> What to work on
Repeat word for word every line of the data below, from the first through the line containing "(100, 236) = (331, 469): green", and stop there.

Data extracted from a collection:
● ● ● ● ● ● ●

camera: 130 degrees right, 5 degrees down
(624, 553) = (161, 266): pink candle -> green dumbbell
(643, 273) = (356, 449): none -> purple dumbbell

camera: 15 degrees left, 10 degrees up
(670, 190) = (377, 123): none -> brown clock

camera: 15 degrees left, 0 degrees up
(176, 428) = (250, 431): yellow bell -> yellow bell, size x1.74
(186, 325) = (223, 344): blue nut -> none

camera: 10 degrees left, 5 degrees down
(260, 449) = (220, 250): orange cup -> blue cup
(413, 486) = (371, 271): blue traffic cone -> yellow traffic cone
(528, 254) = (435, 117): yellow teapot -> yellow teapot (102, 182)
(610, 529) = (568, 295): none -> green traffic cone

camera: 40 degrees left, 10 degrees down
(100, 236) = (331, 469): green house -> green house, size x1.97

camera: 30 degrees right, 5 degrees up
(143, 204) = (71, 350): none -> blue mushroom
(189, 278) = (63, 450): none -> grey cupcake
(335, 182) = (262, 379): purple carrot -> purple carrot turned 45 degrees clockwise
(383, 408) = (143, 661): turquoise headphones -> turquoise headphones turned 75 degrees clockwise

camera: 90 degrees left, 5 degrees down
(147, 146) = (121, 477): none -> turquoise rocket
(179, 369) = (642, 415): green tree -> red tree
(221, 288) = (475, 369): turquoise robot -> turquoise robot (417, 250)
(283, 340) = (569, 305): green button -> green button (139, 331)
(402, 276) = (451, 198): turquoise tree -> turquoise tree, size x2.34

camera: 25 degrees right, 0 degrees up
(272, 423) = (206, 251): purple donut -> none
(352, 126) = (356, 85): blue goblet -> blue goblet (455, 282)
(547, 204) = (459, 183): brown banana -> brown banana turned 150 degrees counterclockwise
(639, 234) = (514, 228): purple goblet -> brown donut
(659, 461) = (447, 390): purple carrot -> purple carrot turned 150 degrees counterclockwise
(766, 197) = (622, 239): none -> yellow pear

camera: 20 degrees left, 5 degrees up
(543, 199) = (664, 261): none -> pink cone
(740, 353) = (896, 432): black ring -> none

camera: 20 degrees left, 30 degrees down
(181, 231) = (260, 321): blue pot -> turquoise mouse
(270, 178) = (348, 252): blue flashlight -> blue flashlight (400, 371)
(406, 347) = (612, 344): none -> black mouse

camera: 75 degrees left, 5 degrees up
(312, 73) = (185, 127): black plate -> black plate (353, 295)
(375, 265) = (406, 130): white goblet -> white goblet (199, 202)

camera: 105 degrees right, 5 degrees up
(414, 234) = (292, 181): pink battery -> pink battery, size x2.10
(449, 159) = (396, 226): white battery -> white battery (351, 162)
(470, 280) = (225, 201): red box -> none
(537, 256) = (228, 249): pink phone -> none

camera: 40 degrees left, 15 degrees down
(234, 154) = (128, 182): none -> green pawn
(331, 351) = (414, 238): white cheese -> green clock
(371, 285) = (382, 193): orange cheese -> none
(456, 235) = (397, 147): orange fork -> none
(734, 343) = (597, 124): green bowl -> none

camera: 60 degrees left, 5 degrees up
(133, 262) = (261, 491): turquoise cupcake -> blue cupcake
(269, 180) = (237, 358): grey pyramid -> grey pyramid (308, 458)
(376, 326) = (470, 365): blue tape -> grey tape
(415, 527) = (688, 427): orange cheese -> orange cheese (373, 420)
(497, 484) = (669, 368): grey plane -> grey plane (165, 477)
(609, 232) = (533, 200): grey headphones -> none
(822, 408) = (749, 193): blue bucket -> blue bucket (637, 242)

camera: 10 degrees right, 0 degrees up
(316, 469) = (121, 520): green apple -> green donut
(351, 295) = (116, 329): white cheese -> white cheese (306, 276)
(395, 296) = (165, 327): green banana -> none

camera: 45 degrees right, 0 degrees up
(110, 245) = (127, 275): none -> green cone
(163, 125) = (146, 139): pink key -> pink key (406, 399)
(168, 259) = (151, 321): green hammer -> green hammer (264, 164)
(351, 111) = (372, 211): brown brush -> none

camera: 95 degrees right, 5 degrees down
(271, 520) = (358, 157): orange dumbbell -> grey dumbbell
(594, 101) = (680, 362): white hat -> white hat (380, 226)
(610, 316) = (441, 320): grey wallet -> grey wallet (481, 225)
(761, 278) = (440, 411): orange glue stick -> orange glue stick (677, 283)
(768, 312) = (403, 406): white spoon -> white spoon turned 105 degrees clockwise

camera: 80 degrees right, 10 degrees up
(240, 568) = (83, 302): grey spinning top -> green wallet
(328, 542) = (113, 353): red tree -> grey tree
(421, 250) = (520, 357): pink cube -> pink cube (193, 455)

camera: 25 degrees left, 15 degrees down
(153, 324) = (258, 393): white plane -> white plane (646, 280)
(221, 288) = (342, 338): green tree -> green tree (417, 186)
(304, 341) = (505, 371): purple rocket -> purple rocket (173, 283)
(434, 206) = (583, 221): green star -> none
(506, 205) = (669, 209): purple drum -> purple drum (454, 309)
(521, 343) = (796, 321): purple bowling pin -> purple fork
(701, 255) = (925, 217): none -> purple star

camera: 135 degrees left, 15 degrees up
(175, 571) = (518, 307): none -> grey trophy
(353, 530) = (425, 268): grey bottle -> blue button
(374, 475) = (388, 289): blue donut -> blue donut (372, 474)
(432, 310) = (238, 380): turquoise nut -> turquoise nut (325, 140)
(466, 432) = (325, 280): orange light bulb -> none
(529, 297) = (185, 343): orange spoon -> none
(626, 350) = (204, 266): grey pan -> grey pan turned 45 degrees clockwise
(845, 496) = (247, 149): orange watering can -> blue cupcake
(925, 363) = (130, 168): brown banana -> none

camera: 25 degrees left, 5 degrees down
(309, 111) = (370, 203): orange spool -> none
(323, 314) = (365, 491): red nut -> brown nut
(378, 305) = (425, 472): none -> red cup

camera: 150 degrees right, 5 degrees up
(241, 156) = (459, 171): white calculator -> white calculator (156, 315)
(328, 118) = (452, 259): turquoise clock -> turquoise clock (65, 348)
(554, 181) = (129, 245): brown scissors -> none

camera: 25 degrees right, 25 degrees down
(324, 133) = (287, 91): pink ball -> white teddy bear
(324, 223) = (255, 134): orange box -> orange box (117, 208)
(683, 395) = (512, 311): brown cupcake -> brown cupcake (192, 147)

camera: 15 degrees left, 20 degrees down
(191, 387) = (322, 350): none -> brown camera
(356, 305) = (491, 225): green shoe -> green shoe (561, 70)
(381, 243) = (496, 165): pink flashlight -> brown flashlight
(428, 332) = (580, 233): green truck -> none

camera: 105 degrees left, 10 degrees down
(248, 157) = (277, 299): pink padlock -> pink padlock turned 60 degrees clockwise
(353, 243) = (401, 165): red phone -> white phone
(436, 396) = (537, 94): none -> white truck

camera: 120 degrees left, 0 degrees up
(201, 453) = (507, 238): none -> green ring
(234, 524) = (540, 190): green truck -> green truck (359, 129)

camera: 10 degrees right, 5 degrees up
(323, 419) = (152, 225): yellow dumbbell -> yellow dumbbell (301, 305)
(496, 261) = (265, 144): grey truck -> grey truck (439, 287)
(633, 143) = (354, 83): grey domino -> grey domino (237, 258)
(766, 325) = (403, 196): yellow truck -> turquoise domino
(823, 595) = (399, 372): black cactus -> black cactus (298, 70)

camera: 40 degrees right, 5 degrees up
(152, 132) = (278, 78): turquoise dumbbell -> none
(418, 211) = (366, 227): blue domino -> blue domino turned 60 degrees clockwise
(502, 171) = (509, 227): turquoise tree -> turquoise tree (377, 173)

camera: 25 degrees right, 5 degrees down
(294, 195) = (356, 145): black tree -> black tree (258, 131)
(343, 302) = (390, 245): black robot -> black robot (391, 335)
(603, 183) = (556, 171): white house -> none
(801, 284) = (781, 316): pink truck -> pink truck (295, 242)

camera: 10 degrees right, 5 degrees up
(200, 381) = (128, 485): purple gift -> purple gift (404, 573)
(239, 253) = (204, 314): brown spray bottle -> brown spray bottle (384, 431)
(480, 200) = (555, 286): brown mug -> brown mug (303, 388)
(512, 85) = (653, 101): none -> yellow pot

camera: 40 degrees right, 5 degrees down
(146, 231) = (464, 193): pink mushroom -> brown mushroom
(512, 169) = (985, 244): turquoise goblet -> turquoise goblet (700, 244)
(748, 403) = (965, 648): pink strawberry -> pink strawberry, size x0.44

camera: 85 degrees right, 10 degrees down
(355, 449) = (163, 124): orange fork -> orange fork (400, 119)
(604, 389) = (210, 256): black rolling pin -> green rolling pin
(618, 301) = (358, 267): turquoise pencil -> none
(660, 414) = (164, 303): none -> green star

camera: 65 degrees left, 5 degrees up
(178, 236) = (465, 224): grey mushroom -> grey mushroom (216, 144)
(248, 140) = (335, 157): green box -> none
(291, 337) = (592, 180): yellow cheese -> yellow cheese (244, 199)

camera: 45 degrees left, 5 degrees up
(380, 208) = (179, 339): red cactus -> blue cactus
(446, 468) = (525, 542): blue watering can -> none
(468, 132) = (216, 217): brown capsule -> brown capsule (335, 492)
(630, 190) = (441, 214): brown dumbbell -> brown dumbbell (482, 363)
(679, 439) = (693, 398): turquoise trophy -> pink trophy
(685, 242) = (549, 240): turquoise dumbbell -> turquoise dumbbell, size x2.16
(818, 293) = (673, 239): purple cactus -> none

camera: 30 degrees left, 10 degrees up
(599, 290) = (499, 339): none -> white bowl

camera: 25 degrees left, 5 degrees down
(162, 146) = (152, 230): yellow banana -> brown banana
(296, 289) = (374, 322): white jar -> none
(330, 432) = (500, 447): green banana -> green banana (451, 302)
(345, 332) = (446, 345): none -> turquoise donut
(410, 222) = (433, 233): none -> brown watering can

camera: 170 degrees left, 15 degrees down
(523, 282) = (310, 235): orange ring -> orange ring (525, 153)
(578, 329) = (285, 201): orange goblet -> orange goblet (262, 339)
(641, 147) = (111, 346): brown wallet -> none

● ● ● ● ● ● ●

> Result of the exercise
camera: 130 degrees right, 5 degrees down
(624, 553) = (161, 266): pink candle -> green dumbbell
(643, 273) = (356, 449): none -> purple dumbbell

camera: 15 degrees left, 10 degrees up
(670, 190) = (377, 123): none -> brown clock

camera: 15 degrees left, 0 degrees up
(176, 428) = (250, 431): yellow bell -> yellow bell, size x1.74
(186, 325) = (223, 344): blue nut -> none

camera: 10 degrees left, 5 degrees down
(260, 449) = (220, 250): orange cup -> blue cup
(413, 486) = (371, 271): blue traffic cone -> yellow traffic cone
(528, 254) = (435, 117): yellow teapot -> yellow teapot (102, 182)
(610, 529) = (568, 295): none -> green traffic cone

camera: 40 degrees left, 10 degrees down
(100, 236) = (331, 469): green house -> green house, size x1.97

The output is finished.